MATERIAL FOR THE TASK –
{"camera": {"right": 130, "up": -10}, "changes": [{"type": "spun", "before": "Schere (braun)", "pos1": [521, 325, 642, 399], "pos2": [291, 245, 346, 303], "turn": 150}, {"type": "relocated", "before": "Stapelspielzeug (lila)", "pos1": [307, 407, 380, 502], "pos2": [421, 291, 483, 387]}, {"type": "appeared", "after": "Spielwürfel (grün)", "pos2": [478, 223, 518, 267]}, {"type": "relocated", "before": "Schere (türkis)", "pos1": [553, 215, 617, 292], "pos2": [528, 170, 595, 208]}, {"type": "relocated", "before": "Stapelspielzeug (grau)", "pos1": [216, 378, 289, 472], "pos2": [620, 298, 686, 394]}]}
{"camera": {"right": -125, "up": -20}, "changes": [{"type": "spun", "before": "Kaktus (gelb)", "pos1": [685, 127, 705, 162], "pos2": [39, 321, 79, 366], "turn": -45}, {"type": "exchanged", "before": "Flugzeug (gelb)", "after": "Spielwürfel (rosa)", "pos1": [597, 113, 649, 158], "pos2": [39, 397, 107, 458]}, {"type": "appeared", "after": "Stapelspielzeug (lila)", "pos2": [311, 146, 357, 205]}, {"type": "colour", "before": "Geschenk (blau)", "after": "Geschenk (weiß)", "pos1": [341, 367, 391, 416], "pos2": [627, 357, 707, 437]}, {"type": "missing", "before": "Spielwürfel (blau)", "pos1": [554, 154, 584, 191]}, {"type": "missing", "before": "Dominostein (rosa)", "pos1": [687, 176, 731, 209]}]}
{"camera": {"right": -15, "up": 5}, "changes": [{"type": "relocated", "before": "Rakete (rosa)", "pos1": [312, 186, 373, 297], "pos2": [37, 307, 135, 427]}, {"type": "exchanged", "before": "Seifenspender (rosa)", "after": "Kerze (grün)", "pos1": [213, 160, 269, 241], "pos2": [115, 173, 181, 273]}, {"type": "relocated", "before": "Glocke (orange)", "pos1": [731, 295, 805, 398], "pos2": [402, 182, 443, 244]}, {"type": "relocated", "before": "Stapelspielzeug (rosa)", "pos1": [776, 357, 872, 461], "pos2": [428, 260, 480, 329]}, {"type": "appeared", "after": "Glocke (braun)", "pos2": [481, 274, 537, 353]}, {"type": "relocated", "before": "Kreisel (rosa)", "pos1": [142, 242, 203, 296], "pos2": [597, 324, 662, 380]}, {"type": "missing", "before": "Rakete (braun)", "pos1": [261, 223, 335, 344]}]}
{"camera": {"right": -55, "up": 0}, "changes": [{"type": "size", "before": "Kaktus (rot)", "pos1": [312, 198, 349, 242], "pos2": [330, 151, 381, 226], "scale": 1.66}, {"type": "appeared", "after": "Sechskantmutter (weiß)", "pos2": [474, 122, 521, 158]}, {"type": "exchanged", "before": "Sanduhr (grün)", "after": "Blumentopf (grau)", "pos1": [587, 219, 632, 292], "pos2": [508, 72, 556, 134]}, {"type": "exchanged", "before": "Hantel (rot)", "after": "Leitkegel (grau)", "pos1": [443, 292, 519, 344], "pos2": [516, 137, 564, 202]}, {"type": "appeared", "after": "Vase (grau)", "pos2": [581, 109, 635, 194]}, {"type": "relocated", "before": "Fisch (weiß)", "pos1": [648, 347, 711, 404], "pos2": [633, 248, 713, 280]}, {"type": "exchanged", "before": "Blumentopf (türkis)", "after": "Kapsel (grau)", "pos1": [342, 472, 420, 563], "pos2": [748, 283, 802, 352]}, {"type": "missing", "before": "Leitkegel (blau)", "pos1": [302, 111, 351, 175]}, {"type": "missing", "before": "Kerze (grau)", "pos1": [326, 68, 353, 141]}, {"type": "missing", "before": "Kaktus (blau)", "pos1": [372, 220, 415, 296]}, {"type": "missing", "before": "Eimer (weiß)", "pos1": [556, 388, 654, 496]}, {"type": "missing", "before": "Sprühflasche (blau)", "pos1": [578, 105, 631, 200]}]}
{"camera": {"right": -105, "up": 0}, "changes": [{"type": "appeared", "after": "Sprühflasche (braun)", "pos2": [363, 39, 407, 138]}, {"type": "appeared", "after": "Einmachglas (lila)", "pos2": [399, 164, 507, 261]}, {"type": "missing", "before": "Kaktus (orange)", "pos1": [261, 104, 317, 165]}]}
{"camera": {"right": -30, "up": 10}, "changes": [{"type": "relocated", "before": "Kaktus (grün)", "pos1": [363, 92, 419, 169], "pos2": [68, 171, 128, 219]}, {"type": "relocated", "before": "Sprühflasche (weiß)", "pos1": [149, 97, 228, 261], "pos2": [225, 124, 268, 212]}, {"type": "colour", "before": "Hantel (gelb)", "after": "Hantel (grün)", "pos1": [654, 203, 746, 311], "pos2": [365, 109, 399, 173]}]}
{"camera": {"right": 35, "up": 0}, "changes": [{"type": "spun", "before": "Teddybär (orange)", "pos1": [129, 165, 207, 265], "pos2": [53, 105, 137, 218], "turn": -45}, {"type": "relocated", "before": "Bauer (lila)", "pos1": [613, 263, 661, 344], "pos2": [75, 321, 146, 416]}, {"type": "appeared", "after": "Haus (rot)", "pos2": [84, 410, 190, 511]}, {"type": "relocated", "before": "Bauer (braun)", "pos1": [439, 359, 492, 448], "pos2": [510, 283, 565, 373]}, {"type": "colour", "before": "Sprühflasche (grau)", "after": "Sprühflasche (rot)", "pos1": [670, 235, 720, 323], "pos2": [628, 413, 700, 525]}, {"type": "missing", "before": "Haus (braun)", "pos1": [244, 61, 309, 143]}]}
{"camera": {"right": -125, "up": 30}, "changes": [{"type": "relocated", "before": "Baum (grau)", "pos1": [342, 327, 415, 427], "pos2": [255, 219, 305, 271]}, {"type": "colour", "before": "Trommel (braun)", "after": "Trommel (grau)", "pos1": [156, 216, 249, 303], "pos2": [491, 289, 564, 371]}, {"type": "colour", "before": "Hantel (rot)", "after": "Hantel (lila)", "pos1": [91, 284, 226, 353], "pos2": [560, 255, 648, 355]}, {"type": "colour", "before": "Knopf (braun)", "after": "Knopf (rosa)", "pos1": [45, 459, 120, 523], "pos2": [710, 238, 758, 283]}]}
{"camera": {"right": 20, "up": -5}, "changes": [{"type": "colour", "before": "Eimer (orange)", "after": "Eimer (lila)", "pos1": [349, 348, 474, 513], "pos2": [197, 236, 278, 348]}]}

WORK TASK –
Give back the whole listing, word for word.

OUTPUT FOR THIS TASK –
{"camera": {"right": 130, "up": -10}, "changes": [{"type": "spun", "before": "Schere (braun)", "pos1": [521, 325, 642, 399], "pos2": [291, 245, 346, 303], "turn": 150}, {"type": "relocated", "before": "Stapelspielzeug (lila)", "pos1": [307, 407, 380, 502], "pos2": [421, 291, 483, 387]}, {"type": "appeared", "after": "Spielwürfel (grün)", "pos2": [478, 223, 518, 267]}, {"type": "relocated", "before": "Schere (türkis)", "pos1": [553, 215, 617, 292], "pos2": [528, 170, 595, 208]}, {"type": "relocated", "before": "Stapelspielzeug (grau)", "pos1": [216, 378, 289, 472], "pos2": [620, 298, 686, 394]}]}
{"camera": {"right": -125, "up": -20}, "changes": [{"type": "spun", "before": "Kaktus (gelb)", "pos1": [685, 127, 705, 162], "pos2": [39, 321, 79, 366], "turn": -45}, {"type": "exchanged", "before": "Flugzeug (gelb)", "after": "Spielwürfel (rosa)", "pos1": [597, 113, 649, 158], "pos2": [39, 397, 107, 458]}, {"type": "appeared", "after": "Stapelspielzeug (lila)", "pos2": [311, 146, 357, 205]}, {"type": "colour", "before": "Geschenk (blau)", "after": "Geschenk (weiß)", "pos1": [341, 367, 391, 416], "pos2": [627, 357, 707, 437]}, {"type": "missing", "before": "Spielwürfel (blau)", "pos1": [554, 154, 584, 191]}, {"type": "missing", "before": "Dominostein (rosa)", "pos1": [687, 176, 731, 209]}]}
{"camera": {"right": -15, "up": 5}, "changes": [{"type": "relocated", "before": "Rakete (rosa)", "pos1": [312, 186, 373, 297], "pos2": [37, 307, 135, 427]}, {"type": "exchanged", "before": "Seifenspender (rosa)", "after": "Kerze (grün)", "pos1": [213, 160, 269, 241], "pos2": [115, 173, 181, 273]}, {"type": "relocated", "before": "Glocke (orange)", "pos1": [731, 295, 805, 398], "pos2": [402, 182, 443, 244]}, {"type": "relocated", "before": "Stapelspielzeug (rosa)", "pos1": [776, 357, 872, 461], "pos2": [428, 260, 480, 329]}, {"type": "appeared", "after": "Glocke (braun)", "pos2": [481, 274, 537, 353]}, {"type": "relocated", "before": "Kreisel (rosa)", "pos1": [142, 242, 203, 296], "pos2": [597, 324, 662, 380]}, {"type": "missing", "before": "Rakete (braun)", "pos1": [261, 223, 335, 344]}]}
{"camera": {"right": -55, "up": 0}, "changes": [{"type": "size", "before": "Kaktus (rot)", "pos1": [312, 198, 349, 242], "pos2": [330, 151, 381, 226], "scale": 1.66}, {"type": "appeared", "after": "Sechskantmutter (weiß)", "pos2": [474, 122, 521, 158]}, {"type": "exchanged", "before": "Sanduhr (grün)", "after": "Blumentopf (grau)", "pos1": [587, 219, 632, 292], "pos2": [508, 72, 556, 134]}, {"type": "exchanged", "before": "Hantel (rot)", "after": "Leitkegel (grau)", "pos1": [443, 292, 519, 344], "pos2": [516, 137, 564, 202]}, {"type": "appeared", "after": "Vase (grau)", "pos2": [581, 109, 635, 194]}, {"type": "relocated", "before": "Fisch (weiß)", "pos1": [648, 347, 711, 404], "pos2": [633, 248, 713, 280]}, {"type": "exchanged", "before": "Blumentopf (türkis)", "after": "Kapsel (grau)", "pos1": [342, 472, 420, 563], "pos2": [748, 283, 802, 352]}, {"type": "missing", "before": "Leitkegel (blau)", "pos1": [302, 111, 351, 175]}, {"type": "missing", "before": "Kerze (grau)", "pos1": [326, 68, 353, 141]}, {"type": "missing", "before": "Kaktus (blau)", "pos1": [372, 220, 415, 296]}, {"type": "missing", "before": "Eimer (weiß)", "pos1": [556, 388, 654, 496]}, {"type": "missing", "before": "Sprühflasche (blau)", "pos1": [578, 105, 631, 200]}]}
{"camera": {"right": -105, "up": 0}, "changes": [{"type": "appeared", "after": "Sprühflasche (braun)", "pos2": [363, 39, 407, 138]}, {"type": "appeared", "after": "Einmachglas (lila)", "pos2": [399, 164, 507, 261]}, {"type": "missing", "before": "Kaktus (orange)", "pos1": [261, 104, 317, 165]}]}
{"camera": {"right": -30, "up": 10}, "changes": [{"type": "relocated", "before": "Kaktus (grün)", "pos1": [363, 92, 419, 169], "pos2": [68, 171, 128, 219]}, {"type": "relocated", "before": "Sprühflasche (weiß)", "pos1": [149, 97, 228, 261], "pos2": [225, 124, 268, 212]}, {"type": "colour", "before": "Hantel (gelb)", "after": "Hantel (grün)", "pos1": [654, 203, 746, 311], "pos2": [365, 109, 399, 173]}]}
{"camera": {"right": 35, "up": 0}, "changes": [{"type": "spun", "before": "Teddybär (orange)", "pos1": [129, 165, 207, 265], "pos2": [53, 105, 137, 218], "turn": -45}, {"type": "relocated", "before": "Bauer (lila)", "pos1": [613, 263, 661, 344], "pos2": [75, 321, 146, 416]}, {"type": "appeared", "after": "Haus (rot)", "pos2": [84, 410, 190, 511]}, {"type": "relocated", "before": "Bauer (braun)", "pos1": [439, 359, 492, 448], "pos2": [510, 283, 565, 373]}, {"type": "colour", "before": "Sprühflasche (grau)", "after": "Sprühflasche (rot)", "pos1": [670, 235, 720, 323], "pos2": [628, 413, 700, 525]}, {"type": "missing", "before": "Haus (braun)", "pos1": [244, 61, 309, 143]}]}
{"camera": {"right": -125, "up": 30}, "changes": [{"type": "relocated", "before": "Baum (grau)", "pos1": [342, 327, 415, 427], "pos2": [255, 219, 305, 271]}, {"type": "colour", "before": "Trommel (braun)", "after": "Trommel (grau)", "pos1": [156, 216, 249, 303], "pos2": [491, 289, 564, 371]}, {"type": "colour", "before": "Hantel (rot)", "after": "Hantel (lila)", "pos1": [91, 284, 226, 353], "pos2": [560, 255, 648, 355]}, {"type": "colour", "before": "Knopf (braun)", "after": "Knopf (rosa)", "pos1": [45, 459, 120, 523], "pos2": [710, 238, 758, 283]}]}
{"camera": {"right": 20, "up": -5}, "changes": [{"type": "colour", "before": "Eimer (orange)", "after": "Eimer (lila)", "pos1": [349, 348, 474, 513], "pos2": [197, 236, 278, 348]}]}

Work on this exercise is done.